Given material:
···

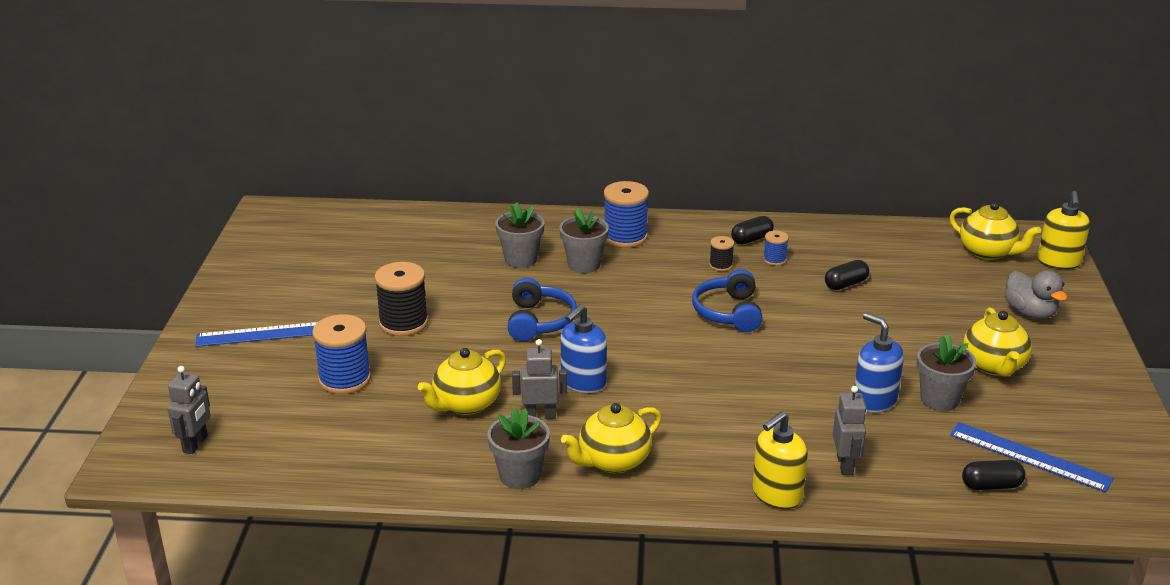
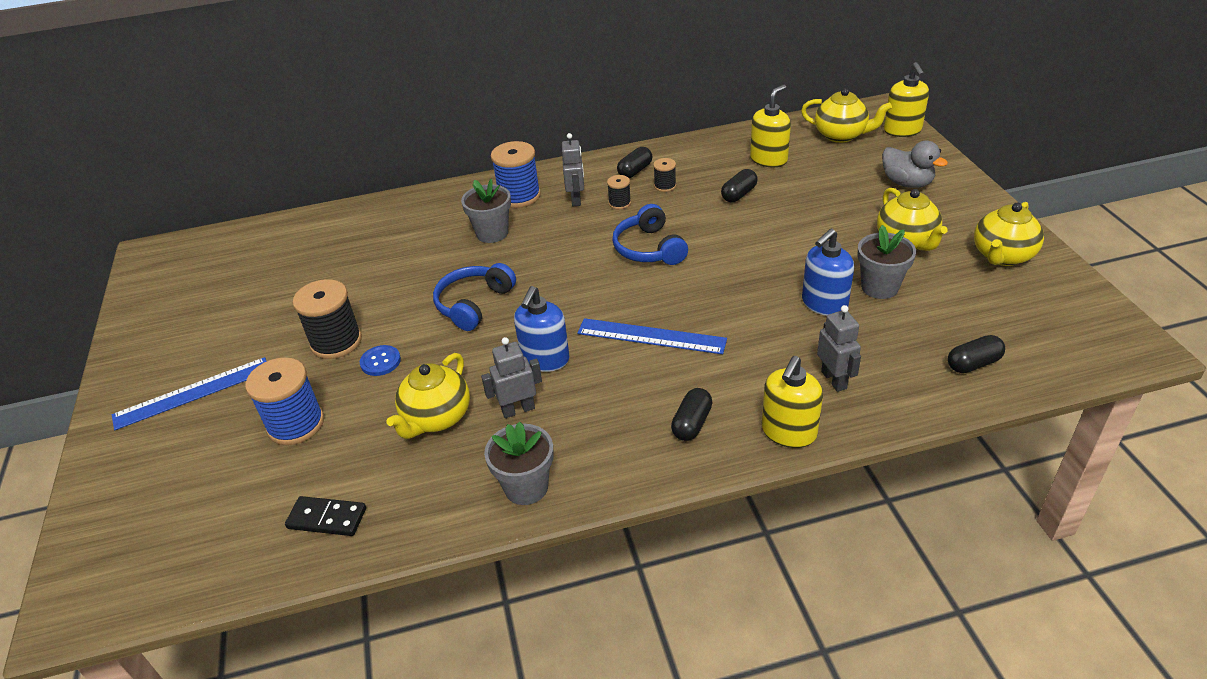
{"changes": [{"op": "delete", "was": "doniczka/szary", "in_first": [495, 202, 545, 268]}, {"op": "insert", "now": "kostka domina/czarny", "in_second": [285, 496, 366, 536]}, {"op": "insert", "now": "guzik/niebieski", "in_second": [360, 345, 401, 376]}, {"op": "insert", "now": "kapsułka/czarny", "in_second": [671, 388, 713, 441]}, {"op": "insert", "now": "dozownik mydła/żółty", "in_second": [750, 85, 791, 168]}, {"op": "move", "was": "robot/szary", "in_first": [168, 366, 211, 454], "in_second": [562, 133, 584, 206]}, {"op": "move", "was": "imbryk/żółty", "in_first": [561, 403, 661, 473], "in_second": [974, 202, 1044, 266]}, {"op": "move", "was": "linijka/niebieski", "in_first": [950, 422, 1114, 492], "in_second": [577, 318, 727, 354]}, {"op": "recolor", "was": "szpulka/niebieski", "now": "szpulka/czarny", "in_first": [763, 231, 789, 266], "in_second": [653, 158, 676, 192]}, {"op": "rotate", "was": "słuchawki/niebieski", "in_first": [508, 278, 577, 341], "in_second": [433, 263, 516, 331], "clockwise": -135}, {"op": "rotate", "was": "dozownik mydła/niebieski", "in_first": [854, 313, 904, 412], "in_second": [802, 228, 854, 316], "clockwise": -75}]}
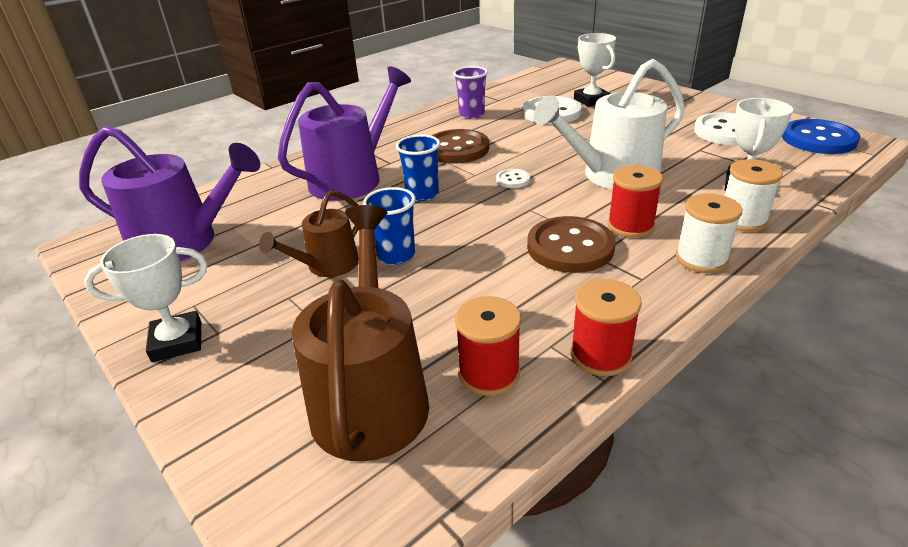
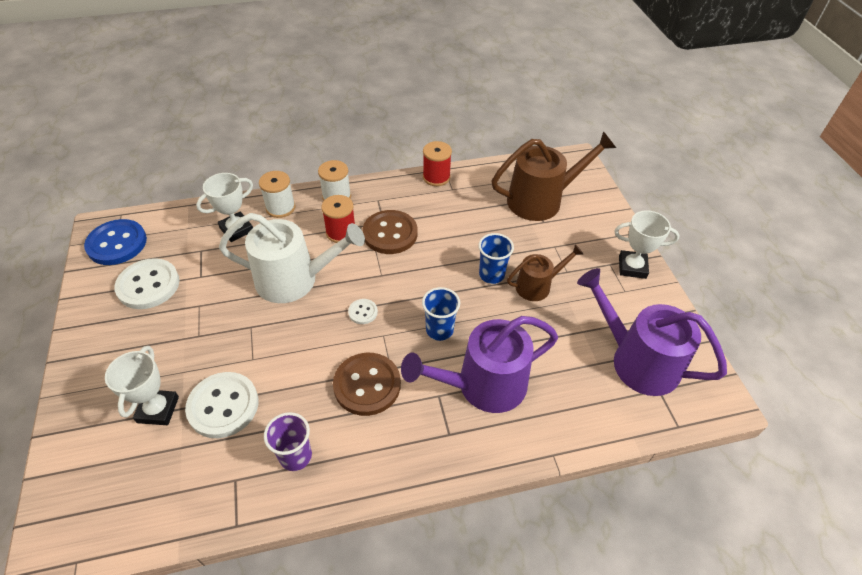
{"changes": [{"op": "delete", "was": "szpulka/czerwony", "in_first": [455, 296, 521, 396]}, {"op": "rotate", "was": "konewka/brązowy", "in_first": [291, 205, 429, 461], "in_second": [492, 131, 616, 221], "clockwise": -135}]}
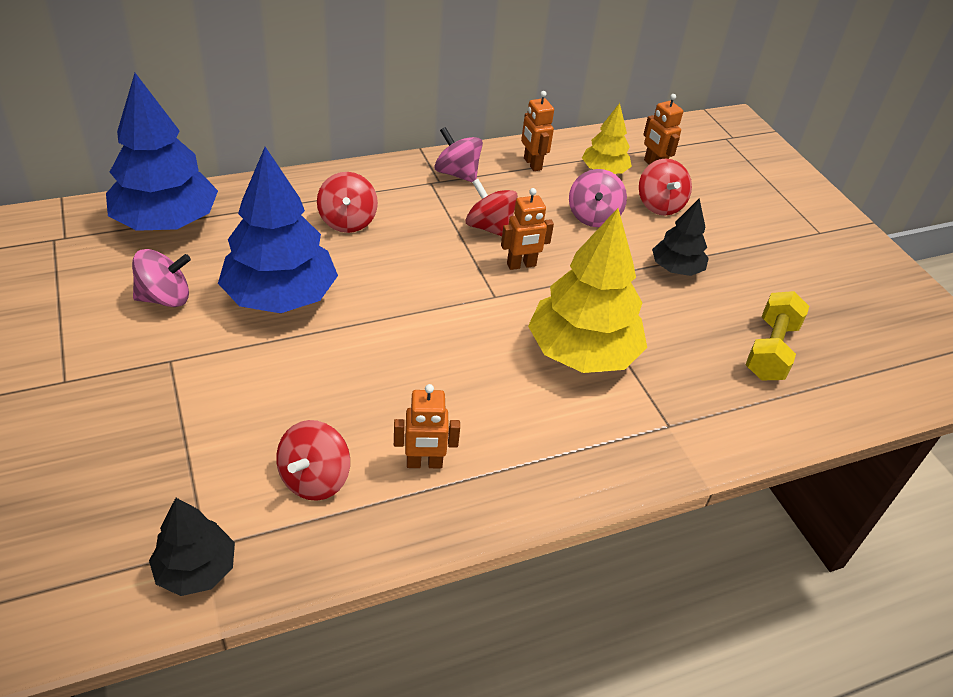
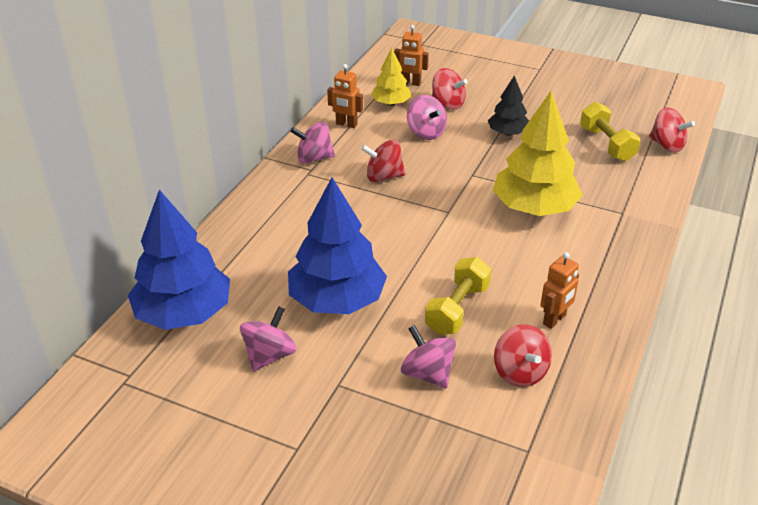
{"changes": [{"op": "delete", "was": "drzewko/czarny", "in_first": [149, 498, 235, 596]}, {"op": "delete", "was": "robot/pomarańczowy", "in_first": [501, 188, 554, 270]}, {"op": "insert", "now": "bączek/różowy", "in_second": [401, 325, 456, 389]}, {"op": "insert", "now": "hantel/żółty", "in_second": [425, 257, 491, 335]}, {"op": "move", "was": "bączek/czerwony", "in_first": [317, 172, 378, 233], "in_second": [649, 107, 695, 153]}]}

···

Aim of the task: Gather all lines with the string "insert" from the data.

Answer for this exercise:
{"changes": [{"op": "delete", "was": "doniczka/szary", "in_first": [495, 202, 545, 268]}, {"op": "insert", "now": "kostka domina/czarny", "in_second": [285, 496, 366, 536]}, {"op": "insert", "now": "guzik/niebieski", "in_second": [360, 345, 401, 376]}, {"op": "insert", "now": "kapsułka/czarny", "in_second": [671, 388, 713, 441]}, {"op": "insert", "now": "dozownik mydła/żółty", "in_second": [750, 85, 791, 168]}, {"op": "move", "was": "robot/szary", "in_first": [168, 366, 211, 454], "in_second": [562, 133, 584, 206]}, {"op": "move", "was": "imbryk/żółty", "in_first": [561, 403, 661, 473], "in_second": [974, 202, 1044, 266]}, {"op": "move", "was": "linijka/niebieski", "in_first": [950, 422, 1114, 492], "in_second": [577, 318, 727, 354]}, {"op": "recolor", "was": "szpulka/niebieski", "now": "szpulka/czarny", "in_first": [763, 231, 789, 266], "in_second": [653, 158, 676, 192]}, {"op": "rotate", "was": "słuchawki/niebieski", "in_first": [508, 278, 577, 341], "in_second": [433, 263, 516, 331], "clockwise": -135}, {"op": "rotate", "was": "dozownik mydła/niebieski", "in_first": [854, 313, 904, 412], "in_second": [802, 228, 854, 316], "clockwise": -75}]}
{"changes": [{"op": "delete", "was": "drzewko/czarny", "in_first": [149, 498, 235, 596]}, {"op": "delete", "was": "robot/pomarańczowy", "in_first": [501, 188, 554, 270]}, {"op": "insert", "now": "bączek/różowy", "in_second": [401, 325, 456, 389]}, {"op": "insert", "now": "hantel/żółty", "in_second": [425, 257, 491, 335]}, {"op": "move", "was": "bączek/czerwony", "in_first": [317, 172, 378, 233], "in_second": [649, 107, 695, 153]}]}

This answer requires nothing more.